What to produce
Repeat exactly the line containing "R4: none -> 120 (NET6, U5/OUT)" and every line after it in the entries, and nothing besides.

Data to use

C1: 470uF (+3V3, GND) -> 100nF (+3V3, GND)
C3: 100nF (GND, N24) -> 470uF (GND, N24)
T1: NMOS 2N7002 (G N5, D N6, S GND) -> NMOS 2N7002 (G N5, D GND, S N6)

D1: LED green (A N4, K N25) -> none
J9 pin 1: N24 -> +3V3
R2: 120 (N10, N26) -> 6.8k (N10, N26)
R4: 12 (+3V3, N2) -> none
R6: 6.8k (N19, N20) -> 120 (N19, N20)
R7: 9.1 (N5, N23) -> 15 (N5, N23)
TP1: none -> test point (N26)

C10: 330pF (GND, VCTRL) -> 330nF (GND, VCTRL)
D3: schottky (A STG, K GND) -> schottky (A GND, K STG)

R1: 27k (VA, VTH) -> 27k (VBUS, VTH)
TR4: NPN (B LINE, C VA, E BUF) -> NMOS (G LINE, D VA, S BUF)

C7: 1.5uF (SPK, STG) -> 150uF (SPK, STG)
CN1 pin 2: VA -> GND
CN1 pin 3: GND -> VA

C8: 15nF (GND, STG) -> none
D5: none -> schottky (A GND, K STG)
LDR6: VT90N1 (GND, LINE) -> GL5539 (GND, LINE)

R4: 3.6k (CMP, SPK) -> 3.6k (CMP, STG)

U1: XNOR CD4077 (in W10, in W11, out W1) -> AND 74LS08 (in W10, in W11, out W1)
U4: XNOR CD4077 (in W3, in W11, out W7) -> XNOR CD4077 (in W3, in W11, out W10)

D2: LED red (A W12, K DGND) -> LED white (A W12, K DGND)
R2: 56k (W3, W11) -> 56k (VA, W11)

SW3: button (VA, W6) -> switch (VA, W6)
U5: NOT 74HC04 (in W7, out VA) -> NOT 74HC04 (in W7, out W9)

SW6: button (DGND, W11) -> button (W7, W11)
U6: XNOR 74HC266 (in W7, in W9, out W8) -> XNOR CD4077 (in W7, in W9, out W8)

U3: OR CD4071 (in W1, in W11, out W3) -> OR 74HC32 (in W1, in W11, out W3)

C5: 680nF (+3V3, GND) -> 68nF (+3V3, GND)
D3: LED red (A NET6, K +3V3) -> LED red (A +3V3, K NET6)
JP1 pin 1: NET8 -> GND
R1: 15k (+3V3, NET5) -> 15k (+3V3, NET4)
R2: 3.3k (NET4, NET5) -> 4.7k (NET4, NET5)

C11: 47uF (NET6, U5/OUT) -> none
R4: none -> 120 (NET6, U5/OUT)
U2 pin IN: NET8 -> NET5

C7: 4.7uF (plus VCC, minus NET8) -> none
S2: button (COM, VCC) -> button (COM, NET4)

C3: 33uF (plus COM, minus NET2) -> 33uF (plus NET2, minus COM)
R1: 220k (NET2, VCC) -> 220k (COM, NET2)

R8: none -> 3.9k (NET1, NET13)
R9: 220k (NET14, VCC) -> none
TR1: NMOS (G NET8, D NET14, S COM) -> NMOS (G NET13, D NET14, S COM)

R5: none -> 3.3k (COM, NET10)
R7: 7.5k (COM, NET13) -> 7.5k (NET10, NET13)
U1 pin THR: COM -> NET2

Result
R4: none -> 120 (NET6, U5/OUT)
U2 pin IN: NET8 -> NET5

C7: 4.7uF (plus VCC, minus NET8) -> none
S2: button (COM, VCC) -> button (COM, NET4)

C3: 33uF (plus COM, minus NET2) -> 33uF (plus NET2, minus COM)
R1: 220k (NET2, VCC) -> 220k (COM, NET2)

R8: none -> 3.9k (NET1, NET13)
R9: 220k (NET14, VCC) -> none
TR1: NMOS (G NET8, D NET14, S COM) -> NMOS (G NET13, D NET14, S COM)

R5: none -> 3.3k (COM, NET10)
R7: 7.5k (COM, NET13) -> 7.5k (NET10, NET13)
U1 pin THR: COM -> NET2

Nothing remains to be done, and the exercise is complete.